[Before-and-after object listings]
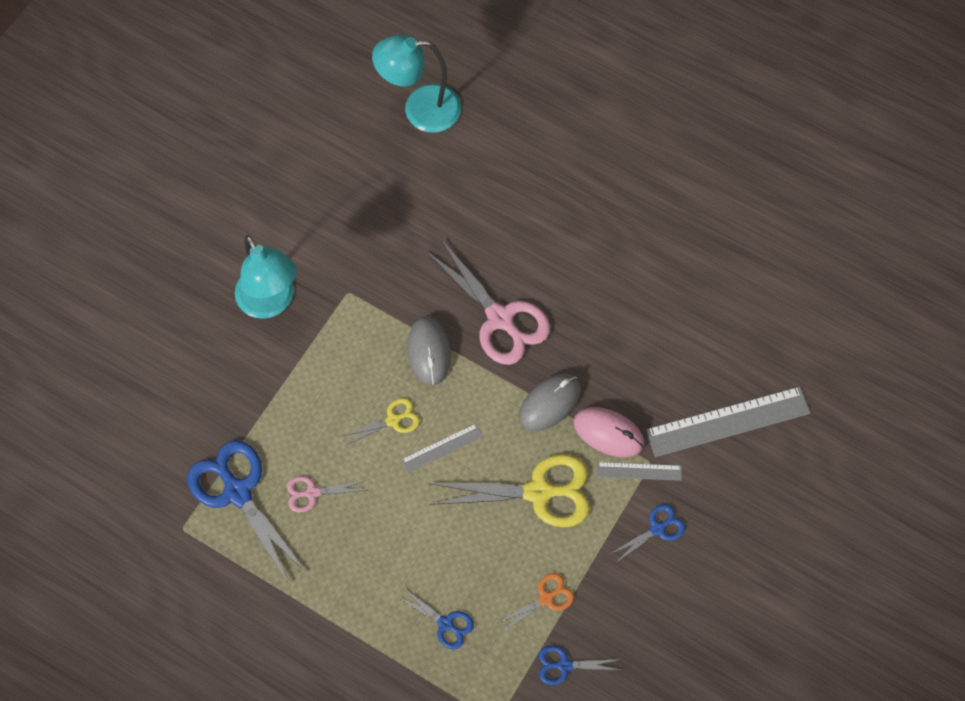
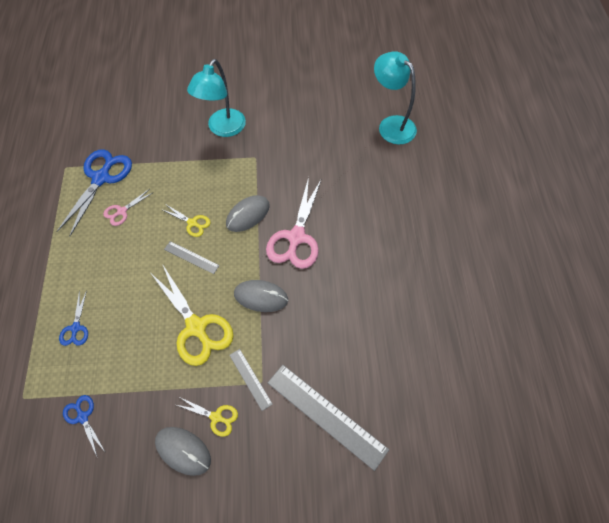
camera: 55 degrees right, 5 degrees down
(312, 493) = (122, 211): pink scissors -> pink scissors turned 90 degrees counterclockwise
(546, 598) = (125, 376): orange scissors -> none
(608, 433) = (264, 343): pink mouse -> none
(657, 529) = (216, 417): blue scissors -> yellow scissors
(671, 581) = (183, 451): none -> grey mouse

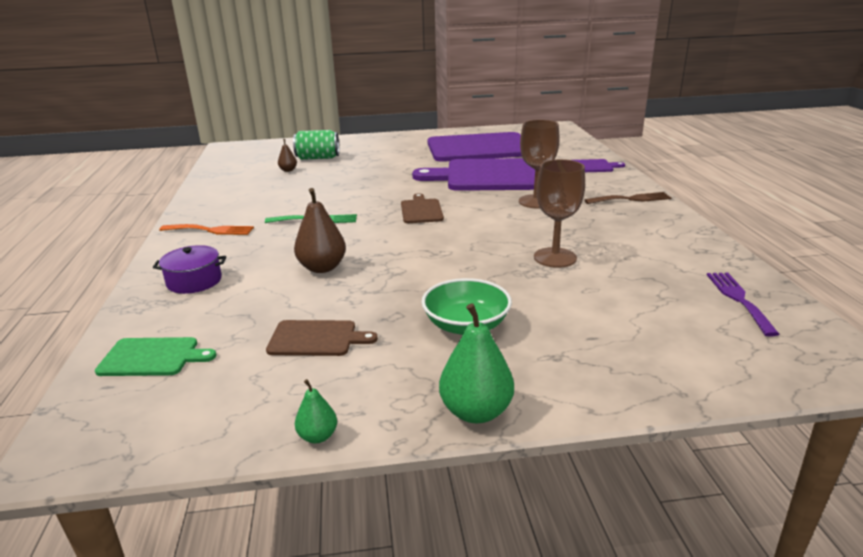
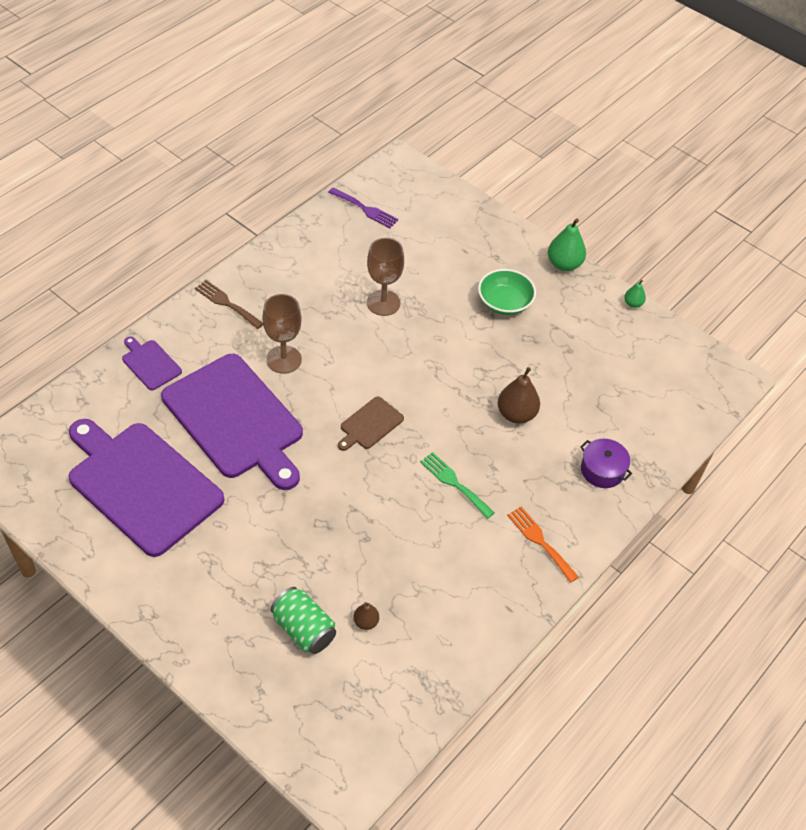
camera: 135 degrees left, 25 degrees up
(152, 357) = (669, 410): green cutting board -> none
(316, 339) = (582, 355): brown cutting board -> none
(738, 299) = (365, 209): purple fork -> purple fork turned 105 degrees counterclockwise

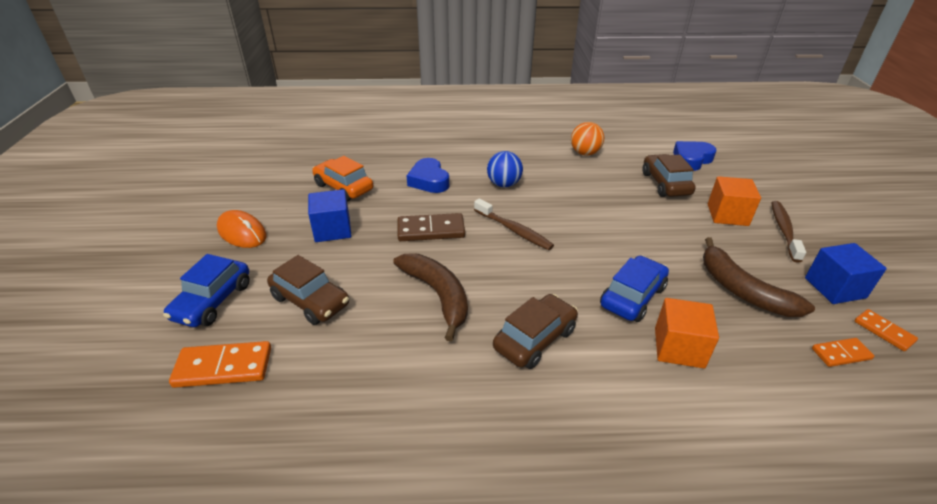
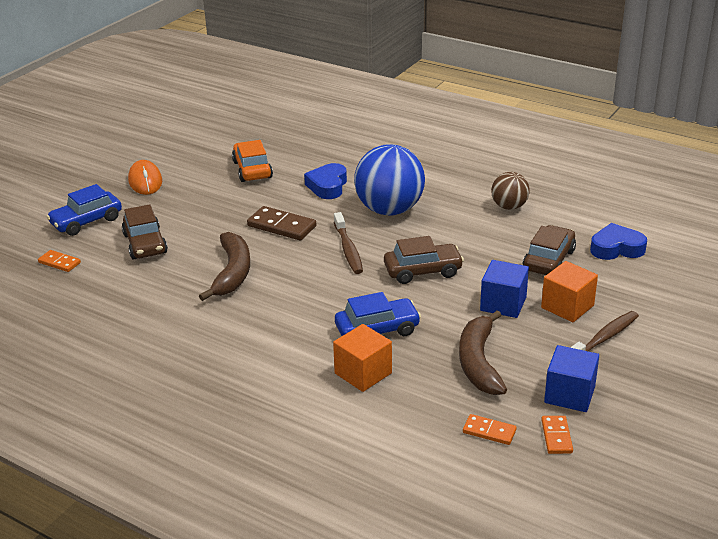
camera: 35 degrees right, 5 degrees down
(223, 367) = (59, 262): orange domino -> orange domino, size x0.59
(332, 230) = (209, 200): blue cube -> blue cube (503, 304)
(504, 184) = (389, 210): blue ball -> blue ball, size x1.85
(535, 339) = (265, 325): brown car -> brown car (423, 271)
(585, 153) = (509, 207): orange ball -> brown ball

__Task details__. Leave out the pictures and return every record word for word.

__Result below__.
camera: 55 degrees right, 5 degrees down
(312, 493) = (122, 211): pink scissors -> pink scissors turned 90 degrees counterclockwise
(546, 598) = (125, 376): orange scissors -> none
(608, 433) = (264, 343): pink mouse -> none
(657, 529) = (216, 417): blue scissors -> yellow scissors
(671, 581) = (183, 451): none -> grey mouse

camera: 135 degrees left, 25 degrees up
(152, 357) = (669, 410): green cutting board -> none
(316, 339) = (582, 355): brown cutting board -> none
(738, 299) = (365, 209): purple fork -> purple fork turned 105 degrees counterclockwise

camera: 35 degrees right, 5 degrees down
(223, 367) = (59, 262): orange domino -> orange domino, size x0.59
(332, 230) = (209, 200): blue cube -> blue cube (503, 304)
(504, 184) = (389, 210): blue ball -> blue ball, size x1.85
(535, 339) = (265, 325): brown car -> brown car (423, 271)
(585, 153) = (509, 207): orange ball -> brown ball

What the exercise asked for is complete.